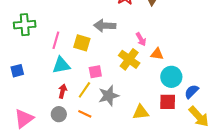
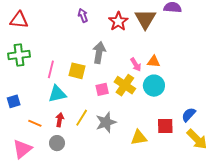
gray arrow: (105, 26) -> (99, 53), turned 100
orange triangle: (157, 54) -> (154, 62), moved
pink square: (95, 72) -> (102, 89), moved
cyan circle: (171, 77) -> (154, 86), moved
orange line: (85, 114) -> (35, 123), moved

□ □ □ □

▶ _What you are asked to do_
Retype, exactly as written, each line from the one that has "orange triangle: (157, 54)" to the bottom of the entries above, and include both of those lines.

▶ _Task solution_
orange triangle: (157, 54) -> (154, 62), moved
pink square: (95, 72) -> (102, 89), moved
cyan circle: (171, 77) -> (154, 86), moved
orange line: (85, 114) -> (35, 123), moved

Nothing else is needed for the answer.